Records excerpted from a collection >>
---

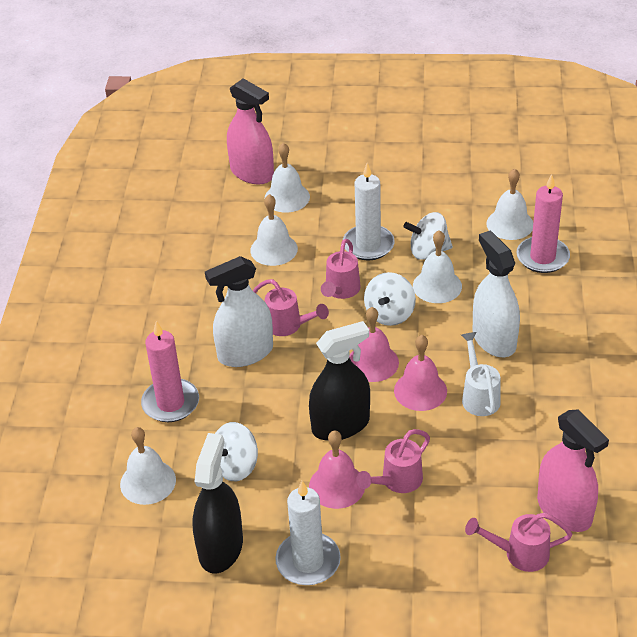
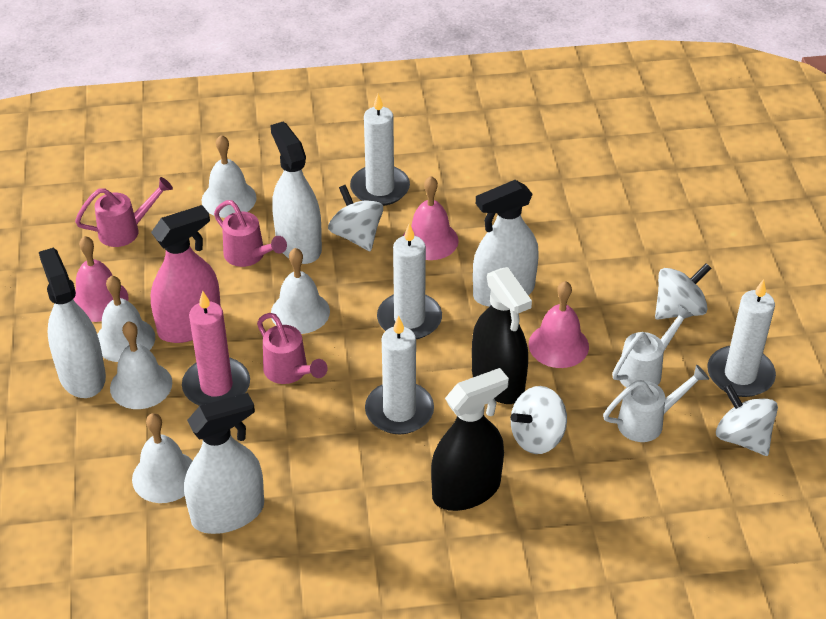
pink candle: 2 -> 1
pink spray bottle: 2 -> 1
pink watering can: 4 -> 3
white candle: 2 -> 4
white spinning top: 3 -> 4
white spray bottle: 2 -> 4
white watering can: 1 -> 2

---

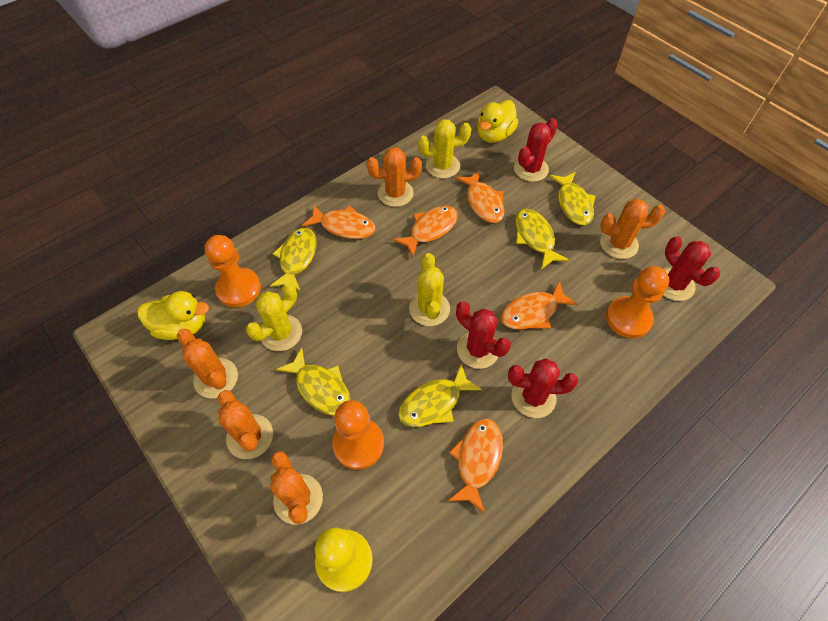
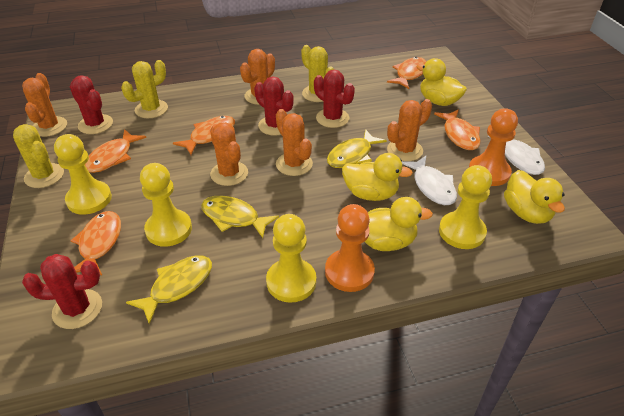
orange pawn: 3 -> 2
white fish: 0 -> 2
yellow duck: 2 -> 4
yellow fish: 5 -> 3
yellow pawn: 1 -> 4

---

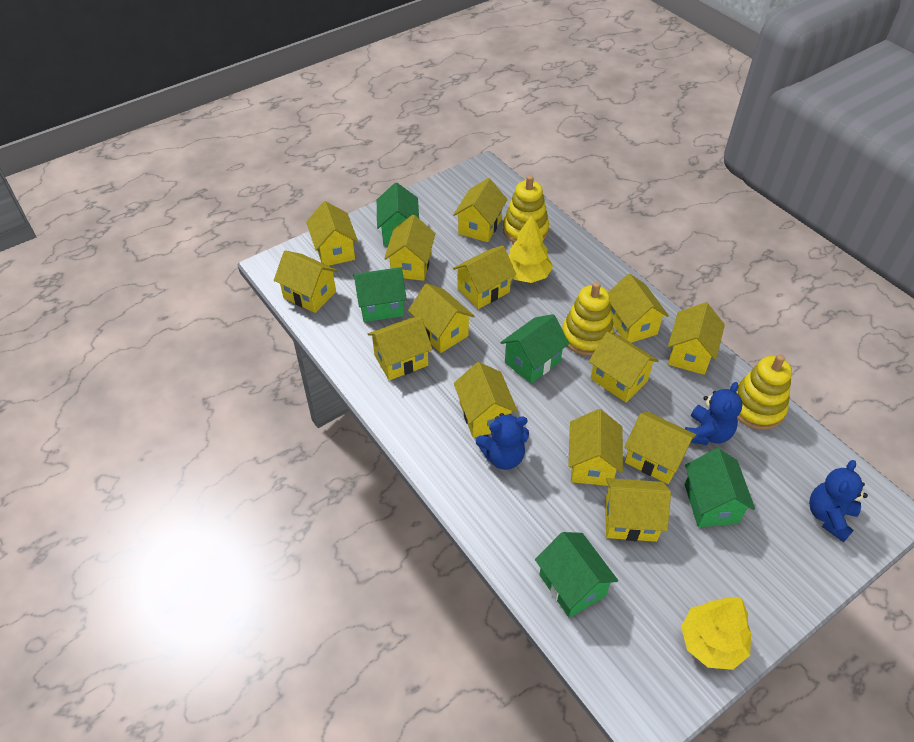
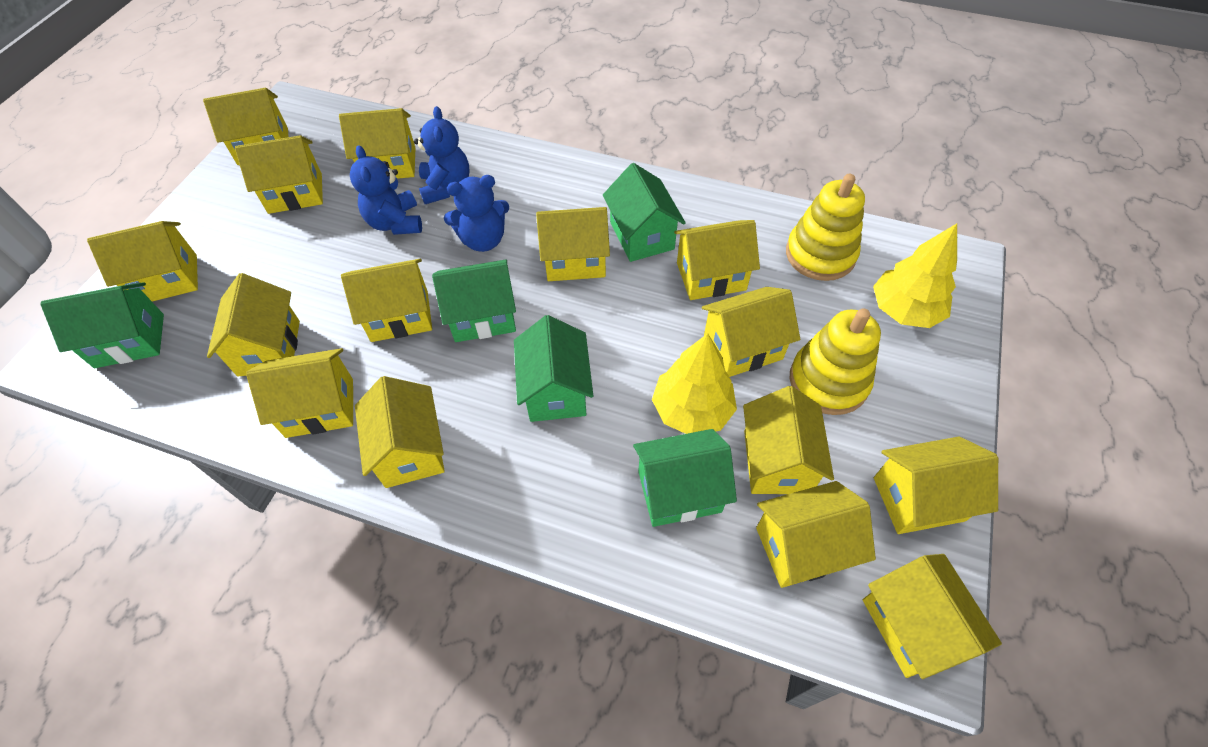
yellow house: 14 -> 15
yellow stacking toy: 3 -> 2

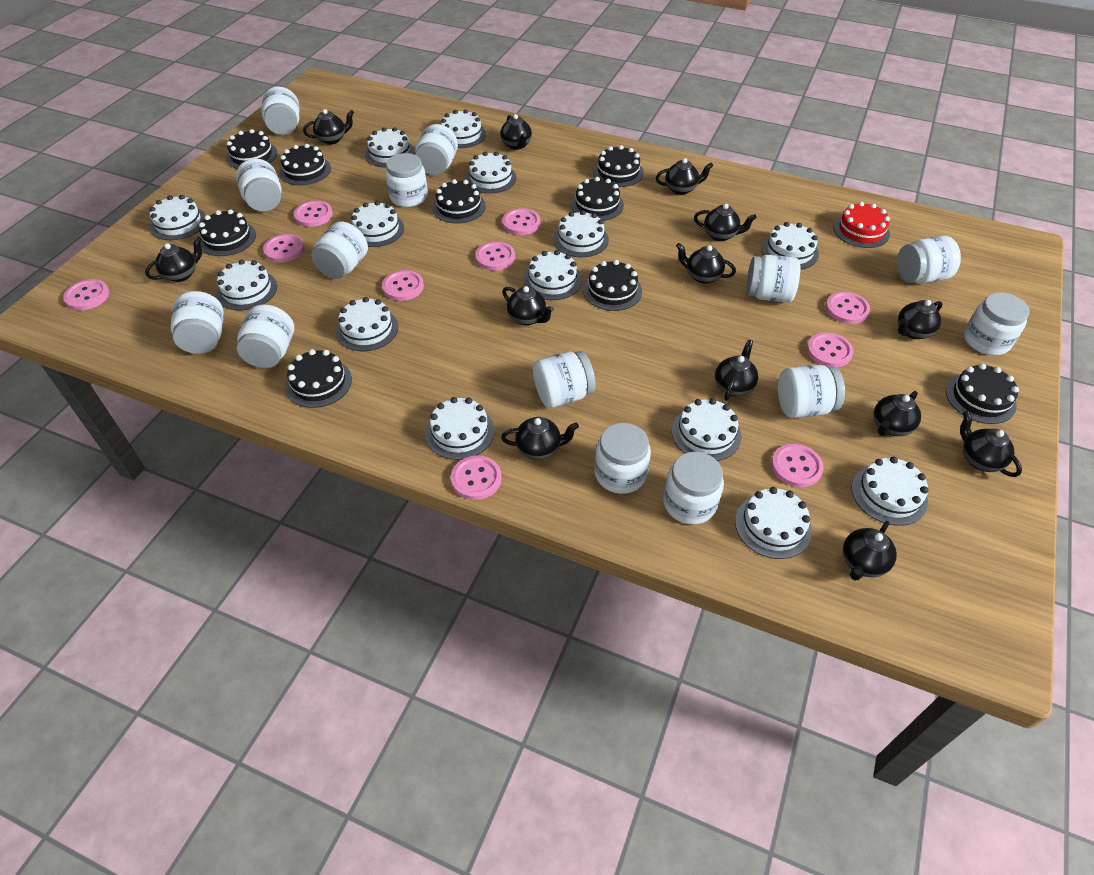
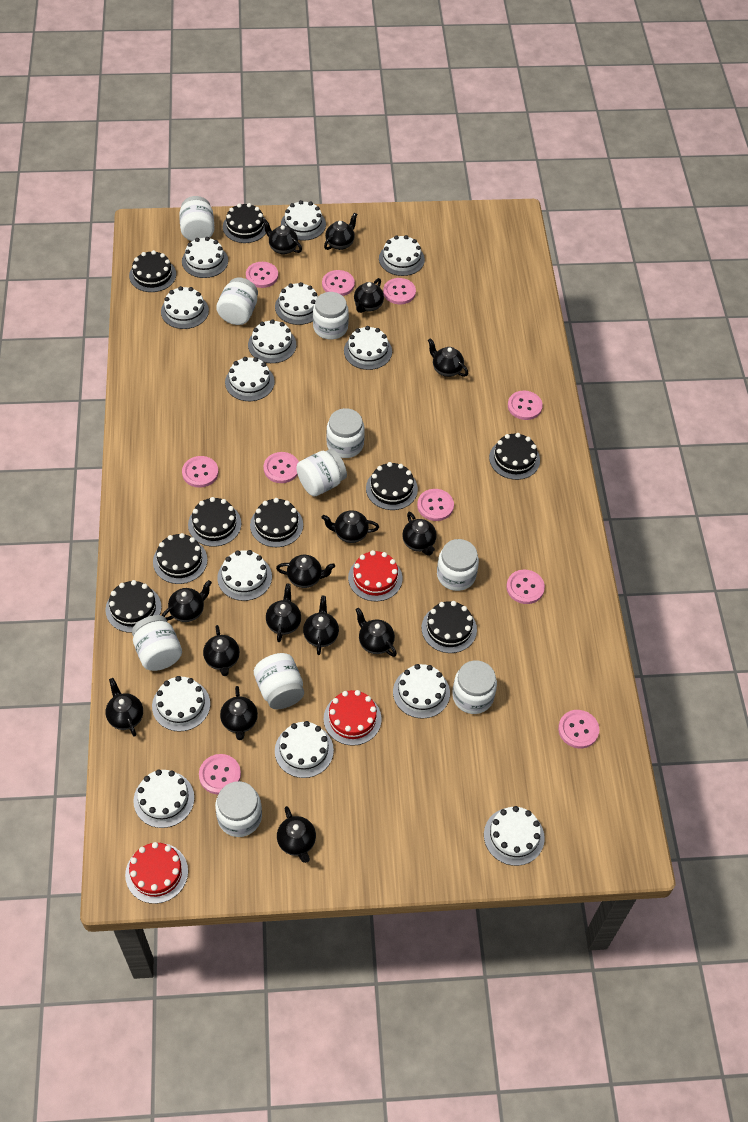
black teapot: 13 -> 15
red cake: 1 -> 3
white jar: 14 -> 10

---

For the entries shown above, tally every line containing the word "pink". Report the tally and nothing else.

3